**ASSIGNMENT:** Write out word for word the lines from the one holding "(682, 312) = (656, 348): grey" through the end of the data, and only those lines. Pictures stay out.

**PROVIDED RECORDS:**

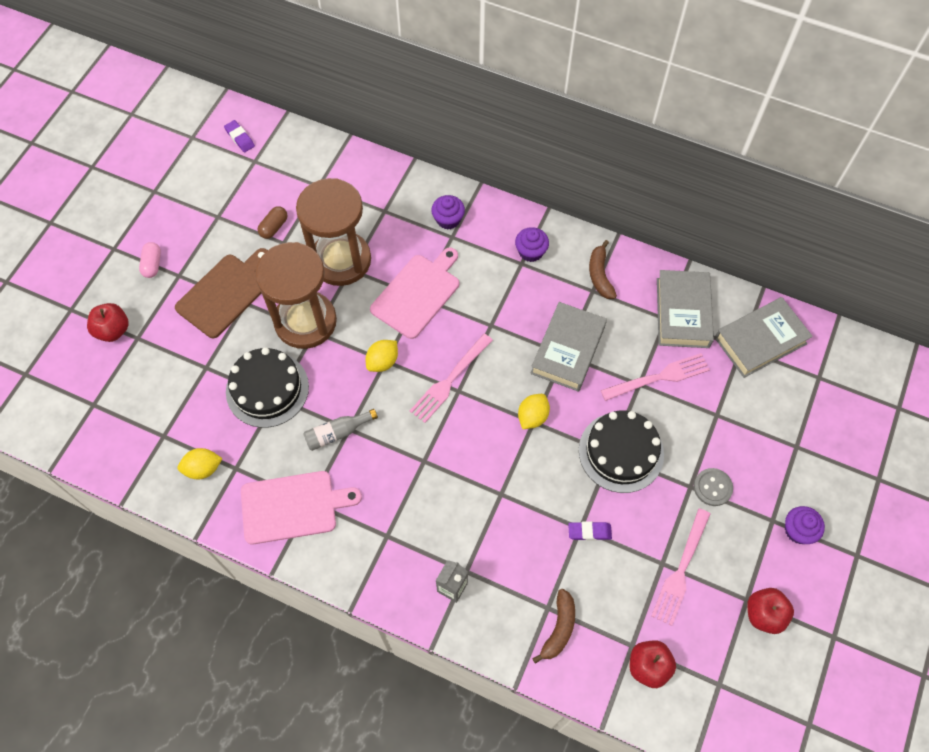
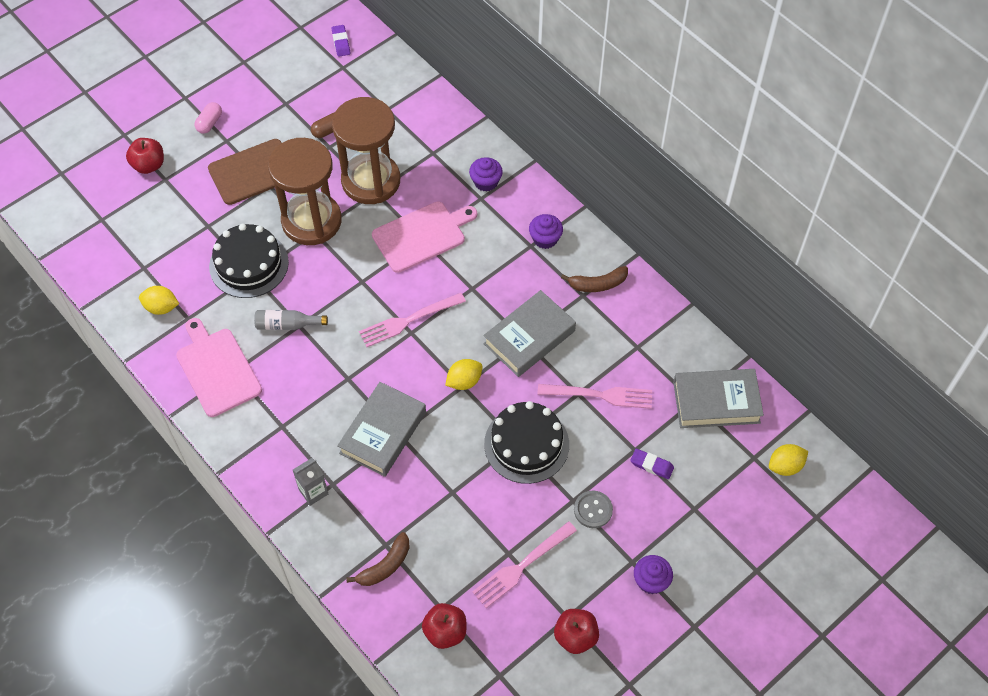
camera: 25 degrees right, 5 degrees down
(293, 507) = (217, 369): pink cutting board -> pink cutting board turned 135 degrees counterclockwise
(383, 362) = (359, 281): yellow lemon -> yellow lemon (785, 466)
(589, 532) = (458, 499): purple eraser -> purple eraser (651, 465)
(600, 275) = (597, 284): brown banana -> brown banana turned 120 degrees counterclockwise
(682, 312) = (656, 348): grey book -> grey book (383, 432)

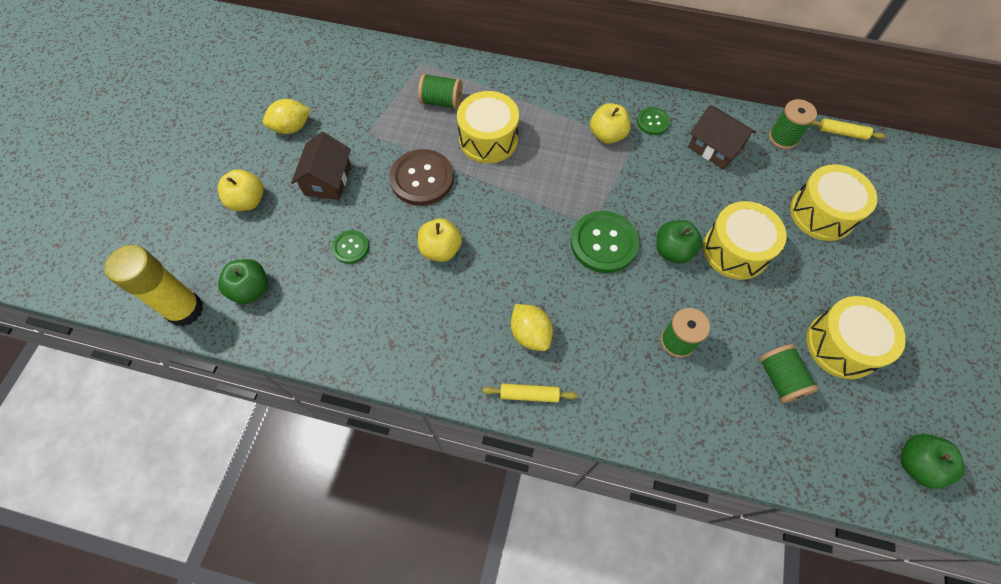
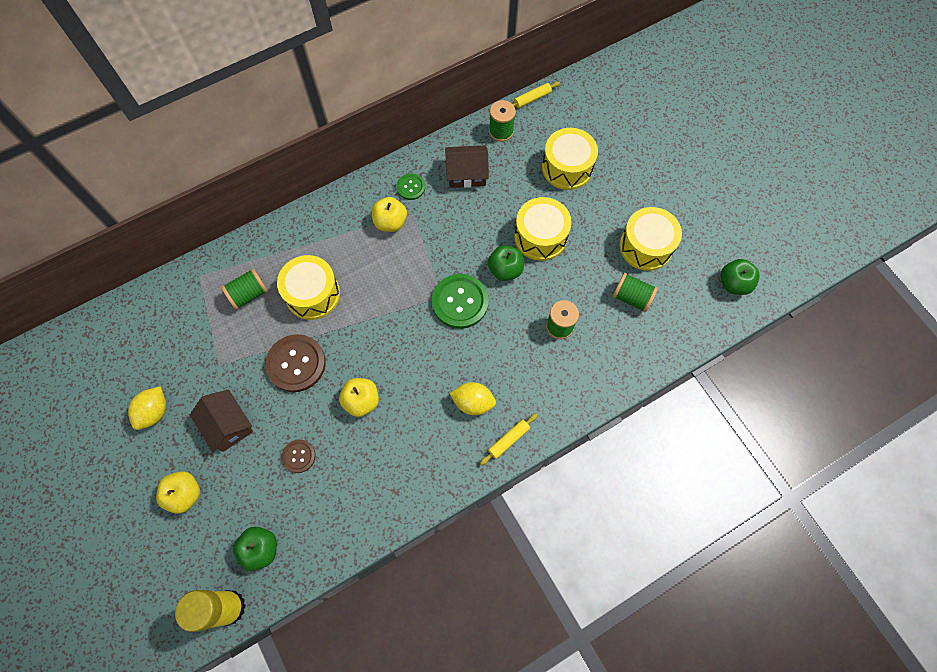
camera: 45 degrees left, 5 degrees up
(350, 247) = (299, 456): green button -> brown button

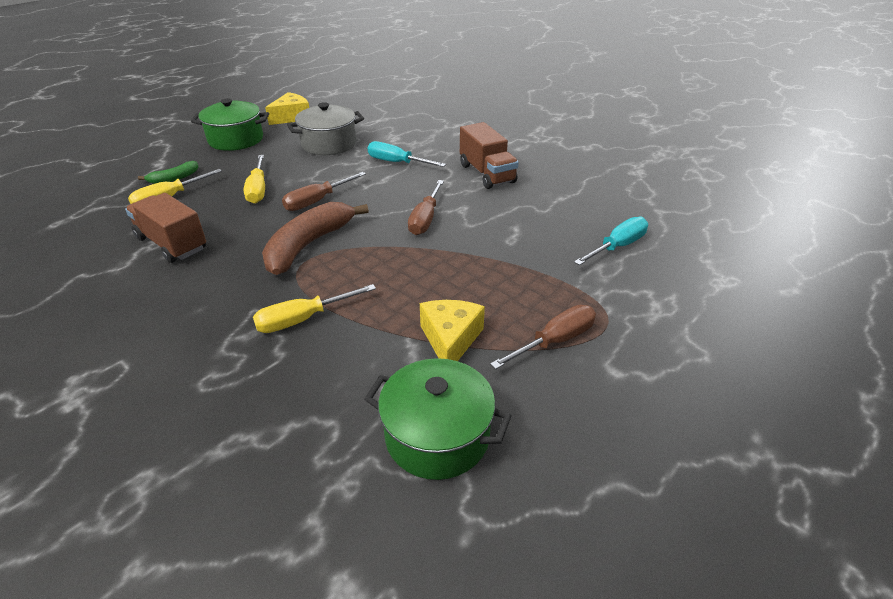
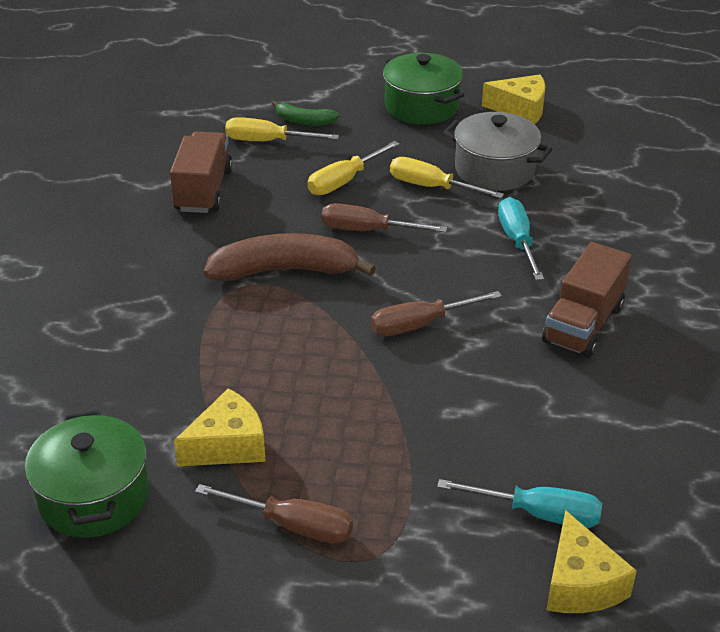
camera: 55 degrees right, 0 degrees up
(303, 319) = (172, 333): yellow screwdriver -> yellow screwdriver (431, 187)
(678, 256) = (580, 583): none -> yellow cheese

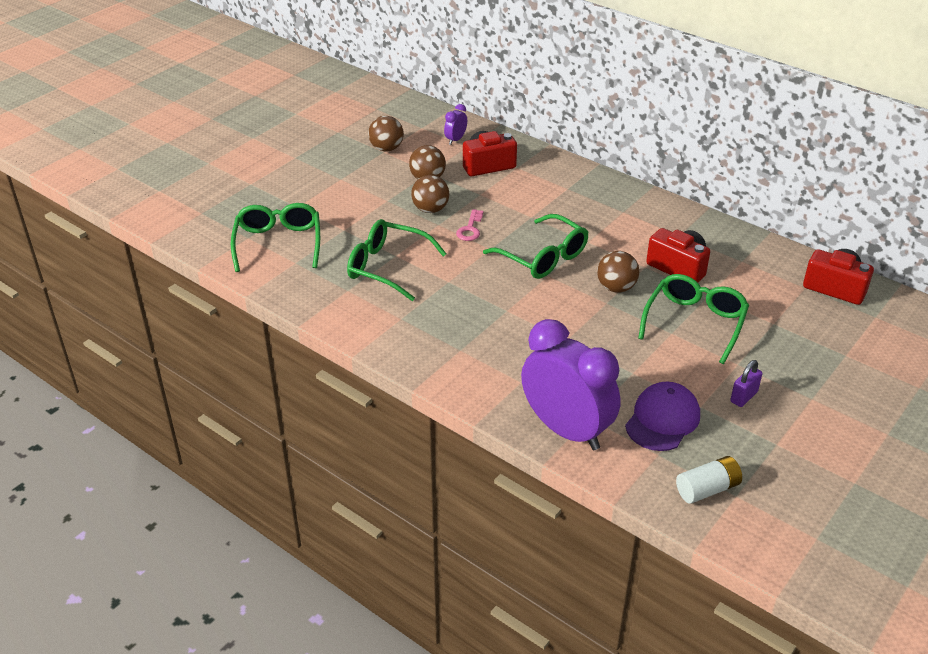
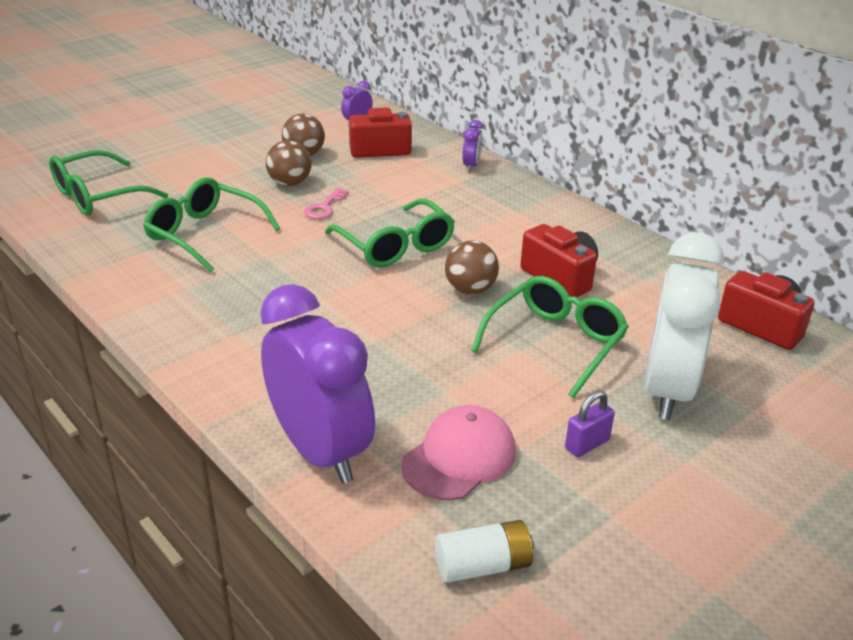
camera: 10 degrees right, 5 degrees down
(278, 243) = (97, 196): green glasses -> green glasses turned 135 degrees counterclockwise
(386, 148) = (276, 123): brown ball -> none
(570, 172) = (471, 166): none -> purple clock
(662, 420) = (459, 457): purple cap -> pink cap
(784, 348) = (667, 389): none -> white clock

**RESULT:**
(682, 312) = (656, 348): grey book -> grey book (383, 432)

camera: 45 degrees left, 5 degrees up
(350, 247) = (299, 456): green button -> brown button

camera: 55 degrees right, 0 degrees up
(303, 319) = (172, 333): yellow screwdriver -> yellow screwdriver (431, 187)
(678, 256) = (580, 583): none -> yellow cheese

camera: 10 degrees right, 5 degrees down
(278, 243) = (97, 196): green glasses -> green glasses turned 135 degrees counterclockwise
(386, 148) = (276, 123): brown ball -> none
(570, 172) = (471, 166): none -> purple clock
(662, 420) = (459, 457): purple cap -> pink cap
(784, 348) = (667, 389): none -> white clock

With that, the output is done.